#### TASK STATEMENT
Below is a listing to copy exactly; no image goes into the copy.

#### GIVEN DATA
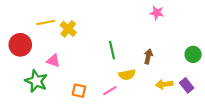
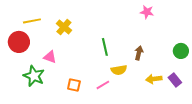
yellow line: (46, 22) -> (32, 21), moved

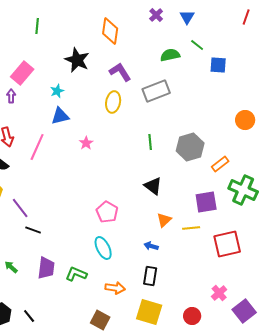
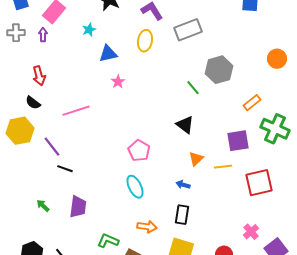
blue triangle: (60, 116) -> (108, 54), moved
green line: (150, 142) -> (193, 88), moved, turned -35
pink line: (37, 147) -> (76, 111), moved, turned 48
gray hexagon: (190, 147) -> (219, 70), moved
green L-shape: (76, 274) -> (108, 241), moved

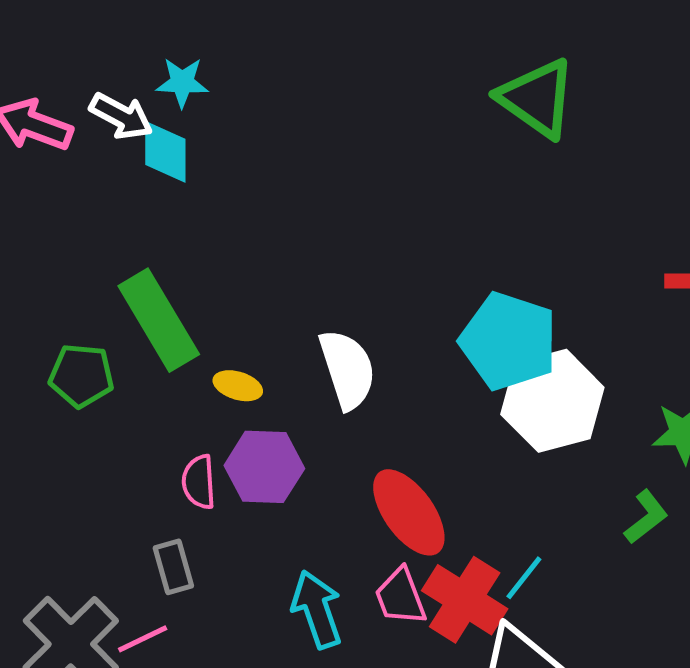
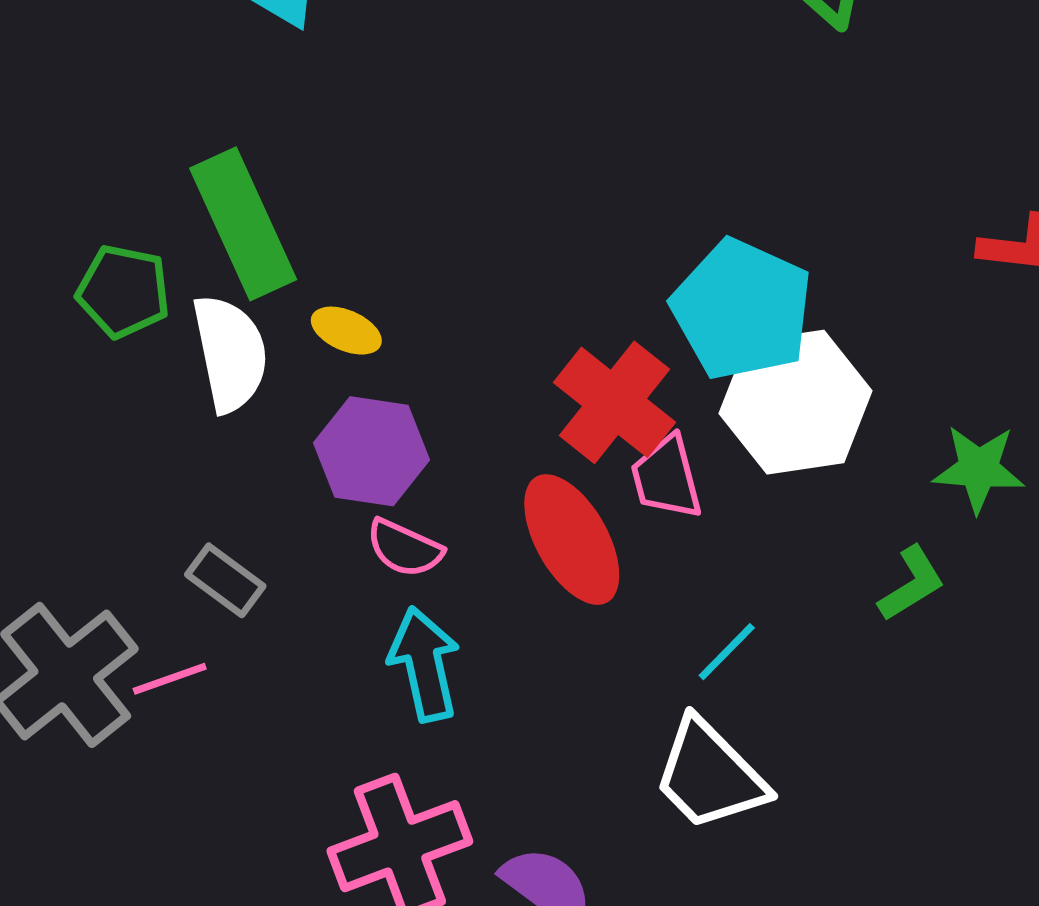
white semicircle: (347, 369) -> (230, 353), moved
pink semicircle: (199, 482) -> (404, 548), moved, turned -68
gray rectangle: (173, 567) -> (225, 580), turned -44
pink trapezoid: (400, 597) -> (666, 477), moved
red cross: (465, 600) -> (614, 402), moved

#### YOUR RESPONSE
yellow line: (46, 22) -> (32, 21), moved

blue triangle: (60, 116) -> (108, 54), moved
green line: (150, 142) -> (193, 88), moved, turned -35
pink line: (37, 147) -> (76, 111), moved, turned 48
gray hexagon: (190, 147) -> (219, 70), moved
green L-shape: (76, 274) -> (108, 241), moved

white semicircle: (347, 369) -> (230, 353), moved
pink semicircle: (199, 482) -> (404, 548), moved, turned -68
gray rectangle: (173, 567) -> (225, 580), turned -44
pink trapezoid: (400, 597) -> (666, 477), moved
red cross: (465, 600) -> (614, 402), moved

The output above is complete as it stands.